> **Aim of the task**
Rewrite the listing below, replacing "center point" with "midpoint" and leaving everything else unchanged. Leave the pictures out of your answer.

> **Data entries**
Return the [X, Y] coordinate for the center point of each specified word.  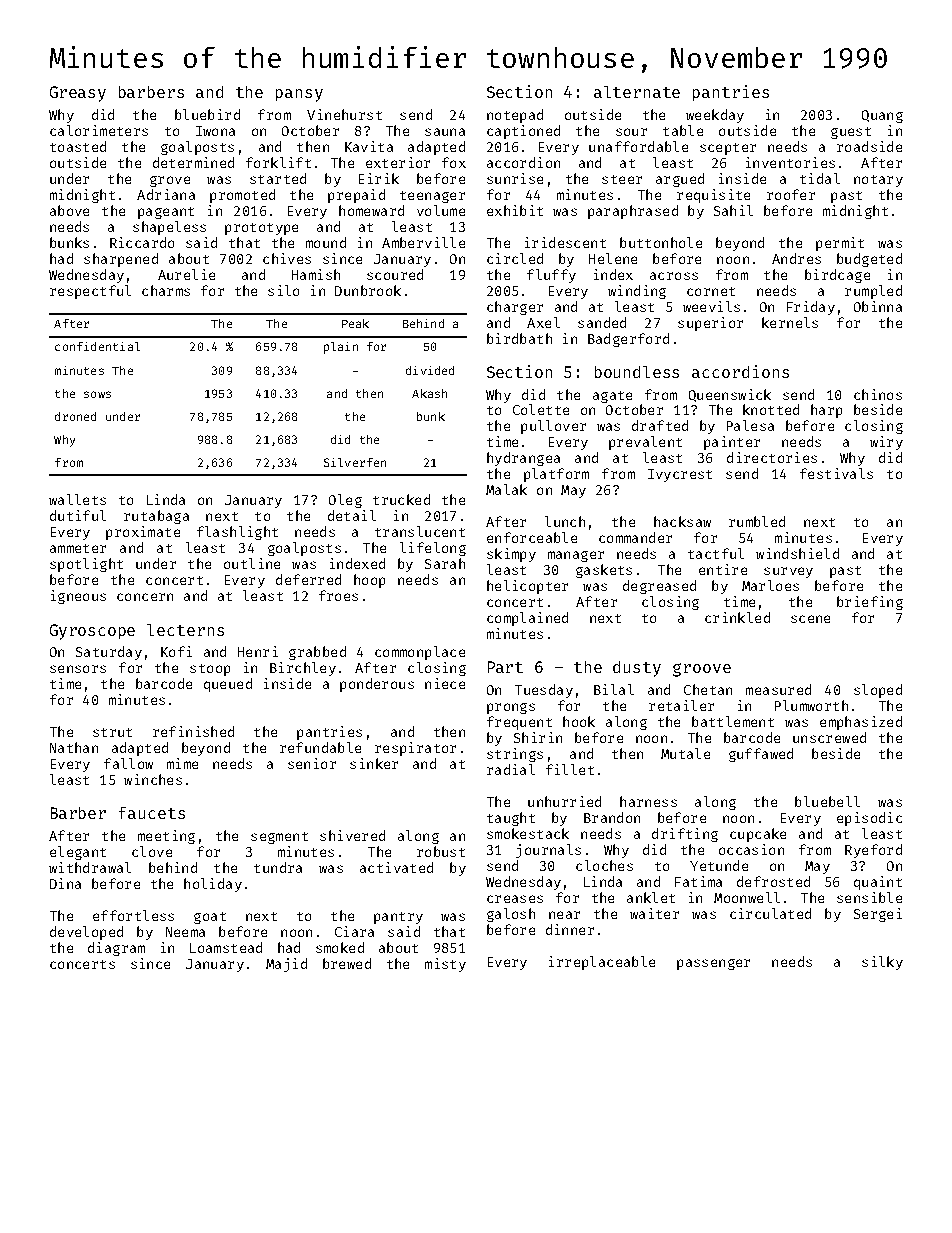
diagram [116, 949]
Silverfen [355, 462]
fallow [128, 763]
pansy [299, 95]
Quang [882, 116]
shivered [352, 835]
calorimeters [99, 130]
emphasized [861, 723]
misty [445, 965]
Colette [541, 409]
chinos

> **The output**
Return the [X, Y] coordinate for the midpoint of each specified word.  
diagram [116, 949]
Silverfen [355, 462]
fallow [128, 763]
pansy [299, 95]
Quang [882, 116]
shivered [352, 835]
calorimeters [99, 130]
emphasized [861, 723]
misty [445, 965]
Colette [541, 409]
chinos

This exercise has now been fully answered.